Exercise: Each entry needs to be copied exactly, with nothing left out.
BEGIN Records supplied
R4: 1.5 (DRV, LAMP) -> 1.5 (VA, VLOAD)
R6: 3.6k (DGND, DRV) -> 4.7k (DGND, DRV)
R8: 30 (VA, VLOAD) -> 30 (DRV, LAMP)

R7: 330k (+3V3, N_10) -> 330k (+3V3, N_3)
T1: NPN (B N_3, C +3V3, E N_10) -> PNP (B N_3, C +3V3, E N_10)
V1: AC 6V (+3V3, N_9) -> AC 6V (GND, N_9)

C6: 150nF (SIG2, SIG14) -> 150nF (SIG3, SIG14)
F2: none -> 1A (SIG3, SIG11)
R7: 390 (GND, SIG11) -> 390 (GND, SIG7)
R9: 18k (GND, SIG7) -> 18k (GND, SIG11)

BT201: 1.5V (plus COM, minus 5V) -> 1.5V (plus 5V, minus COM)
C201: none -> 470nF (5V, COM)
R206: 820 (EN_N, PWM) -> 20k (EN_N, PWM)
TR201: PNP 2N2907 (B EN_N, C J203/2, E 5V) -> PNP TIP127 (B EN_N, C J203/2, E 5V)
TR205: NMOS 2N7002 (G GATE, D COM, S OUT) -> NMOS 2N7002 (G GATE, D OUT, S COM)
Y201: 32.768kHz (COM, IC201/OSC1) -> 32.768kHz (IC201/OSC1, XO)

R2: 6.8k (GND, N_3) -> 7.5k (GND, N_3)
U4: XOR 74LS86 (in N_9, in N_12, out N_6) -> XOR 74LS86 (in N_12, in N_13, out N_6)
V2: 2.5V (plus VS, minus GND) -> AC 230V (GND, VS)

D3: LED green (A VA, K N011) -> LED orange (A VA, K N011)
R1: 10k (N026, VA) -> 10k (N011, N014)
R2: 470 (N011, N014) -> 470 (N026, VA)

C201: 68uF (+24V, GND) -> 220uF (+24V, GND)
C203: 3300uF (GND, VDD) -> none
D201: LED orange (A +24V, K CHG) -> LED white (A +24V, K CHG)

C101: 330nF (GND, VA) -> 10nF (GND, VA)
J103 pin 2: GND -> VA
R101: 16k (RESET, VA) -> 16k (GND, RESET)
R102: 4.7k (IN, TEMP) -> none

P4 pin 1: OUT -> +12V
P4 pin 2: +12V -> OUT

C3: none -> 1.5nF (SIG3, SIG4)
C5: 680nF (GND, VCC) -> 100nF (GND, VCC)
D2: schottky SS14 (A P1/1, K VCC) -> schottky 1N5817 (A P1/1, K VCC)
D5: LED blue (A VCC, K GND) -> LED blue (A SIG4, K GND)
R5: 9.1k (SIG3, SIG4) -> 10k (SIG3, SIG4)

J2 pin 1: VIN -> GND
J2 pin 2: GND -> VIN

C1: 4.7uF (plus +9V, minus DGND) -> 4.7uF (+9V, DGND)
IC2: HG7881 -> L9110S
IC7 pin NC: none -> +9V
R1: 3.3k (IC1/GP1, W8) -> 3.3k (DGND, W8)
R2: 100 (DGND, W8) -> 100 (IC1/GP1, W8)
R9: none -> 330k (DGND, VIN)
END Records supplied
Completed task:
R4: 1.5 (DRV, LAMP) -> 1.5 (VA, VLOAD)
R6: 3.6k (DGND, DRV) -> 4.7k (DGND, DRV)
R8: 30 (VA, VLOAD) -> 30 (DRV, LAMP)

R7: 330k (+3V3, N_10) -> 330k (+3V3, N_3)
T1: NPN (B N_3, C +3V3, E N_10) -> PNP (B N_3, C +3V3, E N_10)
V1: AC 6V (+3V3, N_9) -> AC 6V (GND, N_9)

C6: 150nF (SIG2, SIG14) -> 150nF (SIG3, SIG14)
F2: none -> 1A (SIG3, SIG11)
R7: 390 (GND, SIG11) -> 390 (GND, SIG7)
R9: 18k (GND, SIG7) -> 18k (GND, SIG11)

BT201: 1.5V (plus COM, minus 5V) -> 1.5V (plus 5V, minus COM)
C201: none -> 470nF (5V, COM)
R206: 820 (EN_N, PWM) -> 20k (EN_N, PWM)
TR201: PNP 2N2907 (B EN_N, C J203/2, E 5V) -> PNP TIP127 (B EN_N, C J203/2, E 5V)
TR205: NMOS 2N7002 (G GATE, D COM, S OUT) -> NMOS 2N7002 (G GATE, D OUT, S COM)
Y201: 32.768kHz (COM, IC201/OSC1) -> 32.768kHz (IC201/OSC1, XO)

R2: 6.8k (GND, N_3) -> 7.5k (GND, N_3)
U4: XOR 74LS86 (in N_9, in N_12, out N_6) -> XOR 74LS86 (in N_12, in N_13, out N_6)
V2: 2.5V (plus VS, minus GND) -> AC 230V (GND, VS)

D3: LED green (A VA, K N011) -> LED orange (A VA, K N011)
R1: 10k (N026, VA) -> 10k (N011, N014)
R2: 470 (N011, N014) -> 470 (N026, VA)

C201: 68uF (+24V, GND) -> 220uF (+24V, GND)
C203: 3300uF (GND, VDD) -> none
D201: LED orange (A +24V, K CHG) -> LED white (A +24V, K CHG)

C101: 330nF (GND, VA) -> 10nF (GND, VA)
J103 pin 2: GND -> VA
R101: 16k (RESET, VA) -> 16k (GND, RESET)
R102: 4.7k (IN, TEMP) -> none

P4 pin 1: OUT -> +12V
P4 pin 2: +12V -> OUT

C3: none -> 1.5nF (SIG3, SIG4)
C5: 680nF (GND, VCC) -> 100nF (GND, VCC)
D2: schottky SS14 (A P1/1, K VCC) -> schottky 1N5817 (A P1/1, K VCC)
D5: LED blue (A VCC, K GND) -> LED blue (A SIG4, K GND)
R5: 9.1k (SIG3, SIG4) -> 10k (SIG3, SIG4)

J2 pin 1: VIN -> GND
J2 pin 2: GND -> VIN

C1: 4.7uF (plus +9V, minus DGND) -> 4.7uF (+9V, DGND)
IC2: HG7881 -> L9110S
IC7 pin NC: none -> +9V
R1: 3.3k (IC1/GP1, W8) -> 3.3k (DGND, W8)
R2: 100 (DGND, W8) -> 100 (IC1/GP1, W8)
R9: none -> 330k (DGND, VIN)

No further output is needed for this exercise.